**YOUR OBJECTIVE**
Please reproduce every one of the records below, line for line, with no changes.

(Interface element records)
- - - - - - -

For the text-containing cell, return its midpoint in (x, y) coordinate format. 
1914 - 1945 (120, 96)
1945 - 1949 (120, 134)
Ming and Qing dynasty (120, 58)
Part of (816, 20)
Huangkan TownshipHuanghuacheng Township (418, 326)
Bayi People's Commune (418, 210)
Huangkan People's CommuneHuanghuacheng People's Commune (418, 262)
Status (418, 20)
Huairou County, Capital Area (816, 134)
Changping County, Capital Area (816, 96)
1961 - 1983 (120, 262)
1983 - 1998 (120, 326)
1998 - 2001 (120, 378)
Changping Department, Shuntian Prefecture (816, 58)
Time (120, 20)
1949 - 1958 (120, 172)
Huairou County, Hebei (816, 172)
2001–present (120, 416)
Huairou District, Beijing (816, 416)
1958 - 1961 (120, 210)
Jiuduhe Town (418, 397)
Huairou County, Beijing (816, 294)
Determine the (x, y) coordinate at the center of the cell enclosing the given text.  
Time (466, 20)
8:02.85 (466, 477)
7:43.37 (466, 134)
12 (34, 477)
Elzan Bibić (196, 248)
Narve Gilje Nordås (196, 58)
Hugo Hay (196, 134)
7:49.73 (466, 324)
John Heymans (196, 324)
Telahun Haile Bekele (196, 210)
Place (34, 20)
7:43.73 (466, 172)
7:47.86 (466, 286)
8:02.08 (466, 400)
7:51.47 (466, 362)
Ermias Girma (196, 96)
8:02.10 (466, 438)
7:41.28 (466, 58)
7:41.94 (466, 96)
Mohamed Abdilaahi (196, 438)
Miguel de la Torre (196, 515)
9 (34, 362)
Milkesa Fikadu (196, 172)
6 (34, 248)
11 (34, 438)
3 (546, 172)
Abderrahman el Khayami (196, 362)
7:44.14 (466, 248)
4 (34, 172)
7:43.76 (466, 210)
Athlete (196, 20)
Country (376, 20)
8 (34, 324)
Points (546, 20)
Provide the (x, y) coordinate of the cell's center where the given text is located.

- - - - - - -

**EXERCISE OUTPUT**
For the text-containing cell, return its midpoint in (x, y) coordinate format. 
1914 - 1945 (120, 96)
1945 - 1949 (120, 134)
Ming and Qing dynasty (120, 58)
Part of (816, 20)
Huangkan TownshipHuanghuacheng Township (418, 326)
Bayi People's Commune (418, 210)
Huangkan People's CommuneHuanghuacheng People's Commune (418, 262)
Status (418, 20)
Huairou County, Capital Area (816, 134)
Changping County, Capital Area (816, 96)
1961 - 1983 (120, 262)
1983 - 1998 (120, 326)
1998 - 2001 (120, 378)
Changping Department, Shuntian Prefecture (816, 58)
Time (120, 20)
1949 - 1958 (120, 172)
Huairou County, Hebei (816, 172)
2001–present (120, 416)
Huairou District, Beijing (816, 416)
1958 - 1961 (120, 210)
Jiuduhe Town (418, 397)
Huairou County, Beijing (816, 294)
Determine the (x, y) coordinate at the center of the cell enclosing the given text.  
Time (466, 20)
8:02.85 (466, 477)
7:43.37 (466, 134)
12 (34, 477)
Elzan Bibić (196, 248)
Narve Gilje Nordås (196, 58)
Hugo Hay (196, 134)
7:49.73 (466, 324)
John Heymans (196, 324)
Telahun Haile Bekele (196, 210)
Place (34, 20)
7:43.73 (466, 172)
7:47.86 (466, 286)
8:02.08 (466, 400)
7:51.47 (466, 362)
Ermias Girma (196, 96)
8:02.10 (466, 438)
7:41.28 (466, 58)
7:41.94 (466, 96)
Mohamed Abdilaahi (196, 438)
Miguel de la Torre (196, 515)
9 (34, 362)
Milkesa Fikadu (196, 172)
6 (34, 248)
11 (34, 438)
3 (546, 172)
Abderrahman el Khayami (196, 362)
7:44.14 (466, 248)
4 (34, 172)
7:43.76 (466, 210)
Athlete (196, 20)
Country (376, 20)
8 (34, 324)
Points (546, 20)
Provide the (x, y) coordinate of the cell's center where the given text is located.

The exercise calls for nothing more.